[Data for this exercise Boundary: Start]
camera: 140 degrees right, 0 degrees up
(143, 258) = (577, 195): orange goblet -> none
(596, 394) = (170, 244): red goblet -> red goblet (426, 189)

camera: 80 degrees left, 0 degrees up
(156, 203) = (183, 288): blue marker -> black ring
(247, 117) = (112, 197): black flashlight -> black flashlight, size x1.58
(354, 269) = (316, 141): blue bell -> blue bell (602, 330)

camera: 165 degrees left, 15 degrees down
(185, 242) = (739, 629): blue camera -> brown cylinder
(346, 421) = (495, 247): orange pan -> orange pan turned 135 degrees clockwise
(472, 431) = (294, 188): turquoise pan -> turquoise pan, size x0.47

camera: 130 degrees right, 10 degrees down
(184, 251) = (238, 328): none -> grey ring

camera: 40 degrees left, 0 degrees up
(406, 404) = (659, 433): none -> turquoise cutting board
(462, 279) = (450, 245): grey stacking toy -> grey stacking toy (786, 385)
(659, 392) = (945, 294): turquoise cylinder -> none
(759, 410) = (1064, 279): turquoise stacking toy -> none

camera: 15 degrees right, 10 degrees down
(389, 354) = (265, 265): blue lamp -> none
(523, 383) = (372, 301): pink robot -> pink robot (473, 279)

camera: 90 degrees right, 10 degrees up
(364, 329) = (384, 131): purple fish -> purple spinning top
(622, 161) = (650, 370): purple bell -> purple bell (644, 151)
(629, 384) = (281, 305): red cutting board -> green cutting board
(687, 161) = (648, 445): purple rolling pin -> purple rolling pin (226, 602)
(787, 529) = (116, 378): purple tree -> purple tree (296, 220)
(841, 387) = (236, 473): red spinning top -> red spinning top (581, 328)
[Data for this exercise Boundary: End]
Assignment: Across the entries, tally every line that contains the word "turquoise" and report the sum by itself.

Solution to this task: 4